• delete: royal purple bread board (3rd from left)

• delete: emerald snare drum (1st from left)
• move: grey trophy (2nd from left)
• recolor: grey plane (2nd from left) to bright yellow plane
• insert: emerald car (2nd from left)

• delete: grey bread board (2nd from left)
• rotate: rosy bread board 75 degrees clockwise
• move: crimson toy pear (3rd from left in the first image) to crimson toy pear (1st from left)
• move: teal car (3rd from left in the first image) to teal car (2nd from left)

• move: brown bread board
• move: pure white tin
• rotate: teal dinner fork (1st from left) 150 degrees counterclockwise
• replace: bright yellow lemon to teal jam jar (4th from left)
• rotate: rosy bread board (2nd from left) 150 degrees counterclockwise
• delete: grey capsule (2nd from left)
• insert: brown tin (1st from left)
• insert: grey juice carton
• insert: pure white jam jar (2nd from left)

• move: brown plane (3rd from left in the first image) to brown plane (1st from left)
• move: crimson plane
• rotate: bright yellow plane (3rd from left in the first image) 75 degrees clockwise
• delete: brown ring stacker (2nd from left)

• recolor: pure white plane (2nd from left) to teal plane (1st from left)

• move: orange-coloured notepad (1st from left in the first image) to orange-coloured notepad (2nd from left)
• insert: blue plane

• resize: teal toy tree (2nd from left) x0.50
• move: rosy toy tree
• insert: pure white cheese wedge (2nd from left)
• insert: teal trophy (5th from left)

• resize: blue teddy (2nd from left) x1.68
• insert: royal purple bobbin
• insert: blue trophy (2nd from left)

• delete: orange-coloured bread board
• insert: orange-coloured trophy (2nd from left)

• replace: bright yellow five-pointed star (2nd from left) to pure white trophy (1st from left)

--

▶ _Task brief_
Copy exactly the lines that run from the one containing "blue trophy (2nd from left)" to the last line of the listing, both included, and nothing more.

▶ _Finished exercise_
• insert: blue trophy (2nd from left)

• delete: orange-coloured bread board
• insert: orange-coloured trophy (2nd from left)

• replace: bright yellow five-pointed star (2nd from left) to pure white trophy (1st from left)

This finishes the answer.